* _Exercise directions_:
Consider the listing below. Extract exactly the lines from the line containing "Events - roster456: [464,107,723,231]" to the line containing "Nexico Post: [790,346,1402,659]", both included.

* _Data extract_:

[Start of section]

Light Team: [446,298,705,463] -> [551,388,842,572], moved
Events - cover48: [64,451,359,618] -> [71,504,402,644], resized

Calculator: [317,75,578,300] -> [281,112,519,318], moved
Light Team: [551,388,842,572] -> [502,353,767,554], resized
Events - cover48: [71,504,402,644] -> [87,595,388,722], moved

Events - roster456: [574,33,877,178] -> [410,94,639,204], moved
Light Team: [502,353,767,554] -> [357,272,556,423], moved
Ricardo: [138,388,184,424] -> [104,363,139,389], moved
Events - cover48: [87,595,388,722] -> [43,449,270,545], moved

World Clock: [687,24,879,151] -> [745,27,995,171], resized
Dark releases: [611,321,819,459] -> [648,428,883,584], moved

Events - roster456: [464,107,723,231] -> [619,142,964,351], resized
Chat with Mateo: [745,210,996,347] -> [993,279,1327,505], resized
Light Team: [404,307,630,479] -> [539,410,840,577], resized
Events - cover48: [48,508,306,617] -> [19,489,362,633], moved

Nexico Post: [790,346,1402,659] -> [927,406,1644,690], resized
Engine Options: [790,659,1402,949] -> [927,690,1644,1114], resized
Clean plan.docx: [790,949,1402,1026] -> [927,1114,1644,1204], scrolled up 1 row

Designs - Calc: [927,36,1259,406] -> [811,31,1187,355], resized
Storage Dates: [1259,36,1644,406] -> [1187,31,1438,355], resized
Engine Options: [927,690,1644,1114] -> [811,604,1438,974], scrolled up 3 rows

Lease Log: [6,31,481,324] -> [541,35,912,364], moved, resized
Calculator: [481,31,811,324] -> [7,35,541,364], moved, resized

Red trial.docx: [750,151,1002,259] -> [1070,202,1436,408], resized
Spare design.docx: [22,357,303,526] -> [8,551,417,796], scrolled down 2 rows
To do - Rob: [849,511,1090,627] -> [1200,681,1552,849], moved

[End of section]

* _Written answer_:
Events - roster456: [464,107,723,231] -> [619,142,964,351], resized
Chat with Mateo: [745,210,996,347] -> [993,279,1327,505], resized
Light Team: [404,307,630,479] -> [539,410,840,577], resized
Events - cover48: [48,508,306,617] -> [19,489,362,633], moved

Nexico Post: [790,346,1402,659] -> [927,406,1644,690], resized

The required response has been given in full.